Image sets with object changes
-.-.-

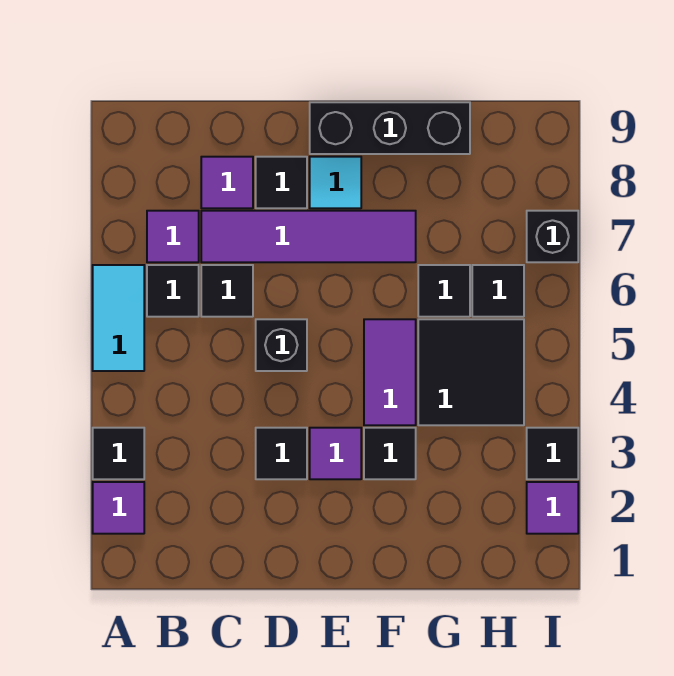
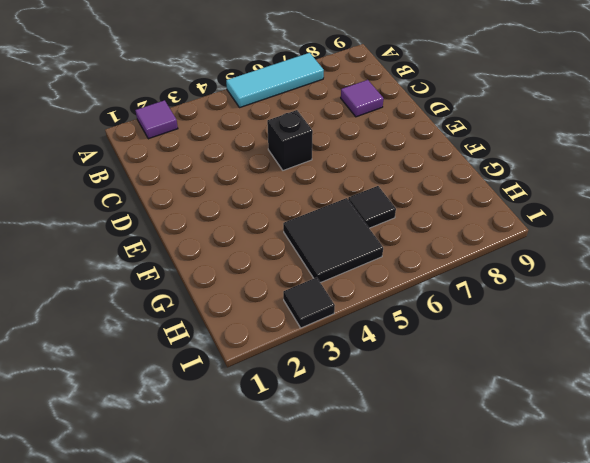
cyan tile A5:A7 level 1 -> cyan tile A5:A6 level 1
none -> black tile A3 level 1
none -> black tile B6 level 1
none -> purple tile B7 level 1

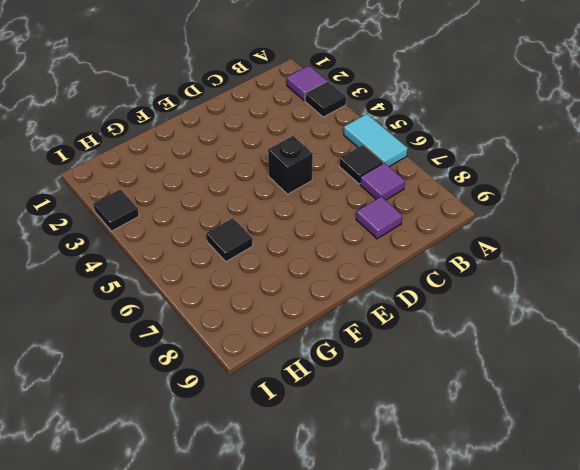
none -> black tile C6 level 1
none -> purple tile C7:F7 level 1
none -> black tile D3 level 1

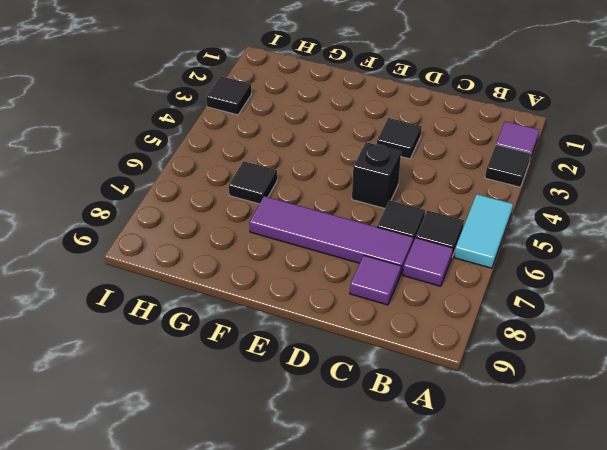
none -> black tile D8 level 1
none -> purple tile E3 level 1
none -> cyan tile E8 level 1

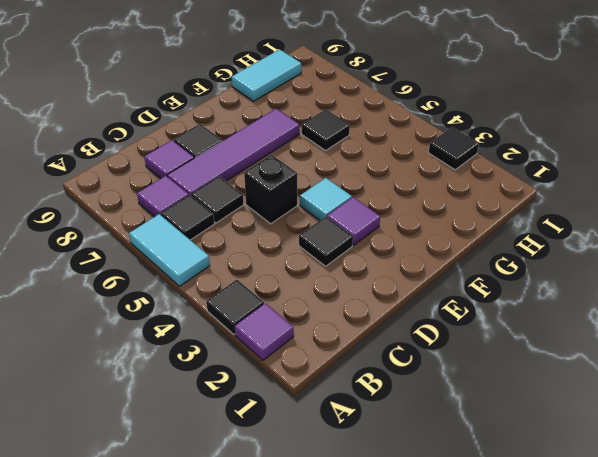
cyan tile E4 level 1 -> cyan tile E8 level 1
cyan tile G9:H9 level 1 -> black brick E9:G9 level 1
none -> black tile F3 level 1
none -> purple tile F4:F5 level 1
none -> black tile G4:H5 level 1

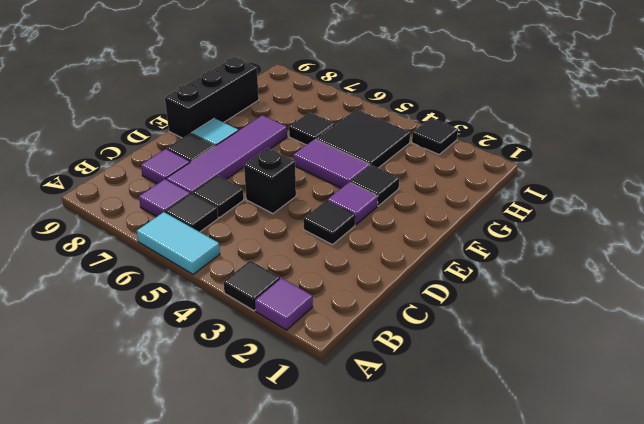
none -> black tile H6 level 1
none -> purple tile I2 level 1
none -> black brick I7 level 1

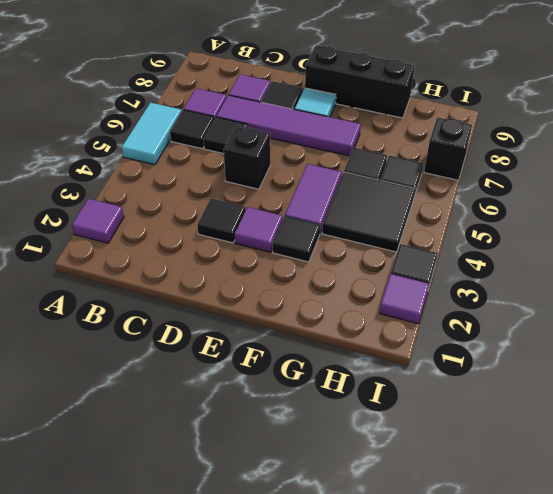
none -> black tile A3 level 1

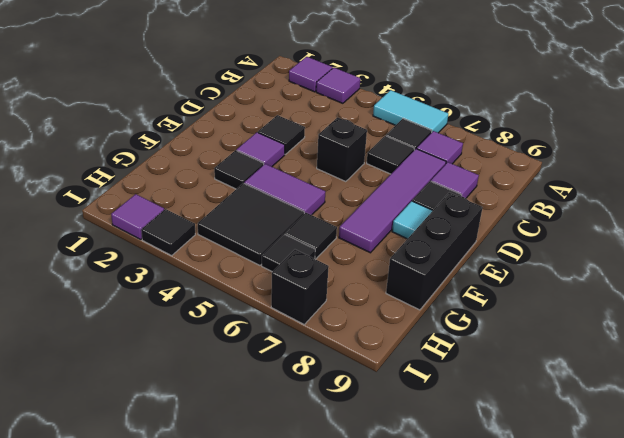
purple tile A3 level 1 -> black tile A3 level 1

-.-.-

**EXERCISE**. The expected output is each line of the records above that includes the word "black".

**TASK SOLUTION**.
none -> black tile A3 level 1
none -> black tile B6 level 1
none -> black tile C6 level 1
none -> black tile D3 level 1
none -> black tile D8 level 1
cyan tile G9:H9 level 1 -> black brick E9:G9 level 1
none -> black tile F3 level 1
none -> black tile G4:H5 level 1
none -> black tile H6 level 1
none -> black brick I7 level 1
none -> black tile A3 level 1
purple tile A3 level 1 -> black tile A3 level 1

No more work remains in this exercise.